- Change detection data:
****

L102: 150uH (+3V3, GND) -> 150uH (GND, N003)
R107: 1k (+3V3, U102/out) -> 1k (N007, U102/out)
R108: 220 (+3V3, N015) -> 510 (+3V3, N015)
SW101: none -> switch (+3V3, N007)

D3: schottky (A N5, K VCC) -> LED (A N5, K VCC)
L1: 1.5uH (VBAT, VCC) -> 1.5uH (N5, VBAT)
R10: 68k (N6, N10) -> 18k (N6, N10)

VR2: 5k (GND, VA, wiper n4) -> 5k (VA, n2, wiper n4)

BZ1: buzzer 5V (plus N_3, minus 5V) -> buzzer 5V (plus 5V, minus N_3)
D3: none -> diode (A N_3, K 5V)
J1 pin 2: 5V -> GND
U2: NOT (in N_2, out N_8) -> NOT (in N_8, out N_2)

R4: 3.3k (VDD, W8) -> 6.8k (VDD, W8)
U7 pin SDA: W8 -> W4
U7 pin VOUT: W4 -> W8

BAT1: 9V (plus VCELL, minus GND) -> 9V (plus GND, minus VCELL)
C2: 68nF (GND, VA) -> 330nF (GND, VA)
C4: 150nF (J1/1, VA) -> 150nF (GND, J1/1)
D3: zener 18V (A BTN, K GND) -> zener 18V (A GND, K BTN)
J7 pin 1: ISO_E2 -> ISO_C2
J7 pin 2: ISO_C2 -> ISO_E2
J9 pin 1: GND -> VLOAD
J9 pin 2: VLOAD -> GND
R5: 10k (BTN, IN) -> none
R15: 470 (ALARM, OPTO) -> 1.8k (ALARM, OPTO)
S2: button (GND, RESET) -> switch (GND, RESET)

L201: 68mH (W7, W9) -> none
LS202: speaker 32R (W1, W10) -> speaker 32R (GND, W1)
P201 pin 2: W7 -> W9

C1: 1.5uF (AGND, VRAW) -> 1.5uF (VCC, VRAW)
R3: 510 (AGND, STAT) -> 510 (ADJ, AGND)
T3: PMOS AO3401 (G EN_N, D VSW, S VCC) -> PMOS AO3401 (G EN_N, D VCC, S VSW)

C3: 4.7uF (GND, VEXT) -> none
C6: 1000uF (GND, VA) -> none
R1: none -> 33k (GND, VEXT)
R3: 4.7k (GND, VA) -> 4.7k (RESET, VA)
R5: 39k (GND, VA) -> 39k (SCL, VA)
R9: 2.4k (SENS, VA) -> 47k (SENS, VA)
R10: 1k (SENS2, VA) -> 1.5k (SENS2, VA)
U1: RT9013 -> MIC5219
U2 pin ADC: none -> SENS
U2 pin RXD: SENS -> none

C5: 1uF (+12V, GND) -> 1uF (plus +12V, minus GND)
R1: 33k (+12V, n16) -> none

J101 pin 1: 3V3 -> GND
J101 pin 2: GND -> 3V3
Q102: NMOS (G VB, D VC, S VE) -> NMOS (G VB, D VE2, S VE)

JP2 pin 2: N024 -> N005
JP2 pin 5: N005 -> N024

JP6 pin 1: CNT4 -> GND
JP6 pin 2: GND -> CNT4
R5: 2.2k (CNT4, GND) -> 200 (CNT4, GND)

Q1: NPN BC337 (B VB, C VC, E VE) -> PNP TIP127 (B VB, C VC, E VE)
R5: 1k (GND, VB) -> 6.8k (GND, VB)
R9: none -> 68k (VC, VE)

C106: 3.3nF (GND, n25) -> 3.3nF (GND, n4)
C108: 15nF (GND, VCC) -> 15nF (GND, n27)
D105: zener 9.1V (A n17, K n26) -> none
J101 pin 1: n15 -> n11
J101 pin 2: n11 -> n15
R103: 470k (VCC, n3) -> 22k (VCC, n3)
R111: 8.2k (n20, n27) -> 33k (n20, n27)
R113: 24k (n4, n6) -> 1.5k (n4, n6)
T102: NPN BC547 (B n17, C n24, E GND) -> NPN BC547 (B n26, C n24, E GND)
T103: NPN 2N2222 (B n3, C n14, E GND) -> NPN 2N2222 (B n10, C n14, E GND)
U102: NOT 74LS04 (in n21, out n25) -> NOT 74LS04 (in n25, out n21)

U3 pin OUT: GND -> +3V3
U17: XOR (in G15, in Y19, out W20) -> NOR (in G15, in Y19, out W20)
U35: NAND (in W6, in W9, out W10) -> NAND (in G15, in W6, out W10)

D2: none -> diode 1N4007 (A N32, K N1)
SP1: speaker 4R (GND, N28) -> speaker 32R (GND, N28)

****

- BRIEF: Top to bottom, set down the entries above word for word.

- OUTPUT FOR THIS TASK:
L102: 150uH (+3V3, GND) -> 150uH (GND, N003)
R107: 1k (+3V3, U102/out) -> 1k (N007, U102/out)
R108: 220 (+3V3, N015) -> 510 (+3V3, N015)
SW101: none -> switch (+3V3, N007)

D3: schottky (A N5, K VCC) -> LED (A N5, K VCC)
L1: 1.5uH (VBAT, VCC) -> 1.5uH (N5, VBAT)
R10: 68k (N6, N10) -> 18k (N6, N10)

VR2: 5k (GND, VA, wiper n4) -> 5k (VA, n2, wiper n4)

BZ1: buzzer 5V (plus N_3, minus 5V) -> buzzer 5V (plus 5V, minus N_3)
D3: none -> diode (A N_3, K 5V)
J1 pin 2: 5V -> GND
U2: NOT (in N_2, out N_8) -> NOT (in N_8, out N_2)

R4: 3.3k (VDD, W8) -> 6.8k (VDD, W8)
U7 pin SDA: W8 -> W4
U7 pin VOUT: W4 -> W8

BAT1: 9V (plus VCELL, minus GND) -> 9V (plus GND, minus VCELL)
C2: 68nF (GND, VA) -> 330nF (GND, VA)
C4: 150nF (J1/1, VA) -> 150nF (GND, J1/1)
D3: zener 18V (A BTN, K GND) -> zener 18V (A GND, K BTN)
J7 pin 1: ISO_E2 -> ISO_C2
J7 pin 2: ISO_C2 -> ISO_E2
J9 pin 1: GND -> VLOAD
J9 pin 2: VLOAD -> GND
R5: 10k (BTN, IN) -> none
R15: 470 (ALARM, OPTO) -> 1.8k (ALARM, OPTO)
S2: button (GND, RESET) -> switch (GND, RESET)

L201: 68mH (W7, W9) -> none
LS202: speaker 32R (W1, W10) -> speaker 32R (GND, W1)
P201 pin 2: W7 -> W9

C1: 1.5uF (AGND, VRAW) -> 1.5uF (VCC, VRAW)
R3: 510 (AGND, STAT) -> 510 (ADJ, AGND)
T3: PMOS AO3401 (G EN_N, D VSW, S VCC) -> PMOS AO3401 (G EN_N, D VCC, S VSW)

C3: 4.7uF (GND, VEXT) -> none
C6: 1000uF (GND, VA) -> none
R1: none -> 33k (GND, VEXT)
R3: 4.7k (GND, VA) -> 4.7k (RESET, VA)
R5: 39k (GND, VA) -> 39k (SCL, VA)
R9: 2.4k (SENS, VA) -> 47k (SENS, VA)
R10: 1k (SENS2, VA) -> 1.5k (SENS2, VA)
U1: RT9013 -> MIC5219
U2 pin ADC: none -> SENS
U2 pin RXD: SENS -> none

C5: 1uF (+12V, GND) -> 1uF (plus +12V, minus GND)
R1: 33k (+12V, n16) -> none

J101 pin 1: 3V3 -> GND
J101 pin 2: GND -> 3V3
Q102: NMOS (G VB, D VC, S VE) -> NMOS (G VB, D VE2, S VE)

JP2 pin 2: N024 -> N005
JP2 pin 5: N005 -> N024

JP6 pin 1: CNT4 -> GND
JP6 pin 2: GND -> CNT4
R5: 2.2k (CNT4, GND) -> 200 (CNT4, GND)

Q1: NPN BC337 (B VB, C VC, E VE) -> PNP TIP127 (B VB, C VC, E VE)
R5: 1k (GND, VB) -> 6.8k (GND, VB)
R9: none -> 68k (VC, VE)

C106: 3.3nF (GND, n25) -> 3.3nF (GND, n4)
C108: 15nF (GND, VCC) -> 15nF (GND, n27)
D105: zener 9.1V (A n17, K n26) -> none
J101 pin 1: n15 -> n11
J101 pin 2: n11 -> n15
R103: 470k (VCC, n3) -> 22k (VCC, n3)
R111: 8.2k (n20, n27) -> 33k (n20, n27)
R113: 24k (n4, n6) -> 1.5k (n4, n6)
T102: NPN BC547 (B n17, C n24, E GND) -> NPN BC547 (B n26, C n24, E GND)
T103: NPN 2N2222 (B n3, C n14, E GND) -> NPN 2N2222 (B n10, C n14, E GND)
U102: NOT 74LS04 (in n21, out n25) -> NOT 74LS04 (in n25, out n21)

U3 pin OUT: GND -> +3V3
U17: XOR (in G15, in Y19, out W20) -> NOR (in G15, in Y19, out W20)
U35: NAND (in W6, in W9, out W10) -> NAND (in G15, in W6, out W10)

D2: none -> diode 1N4007 (A N32, K N1)
SP1: speaker 4R (GND, N28) -> speaker 32R (GND, N28)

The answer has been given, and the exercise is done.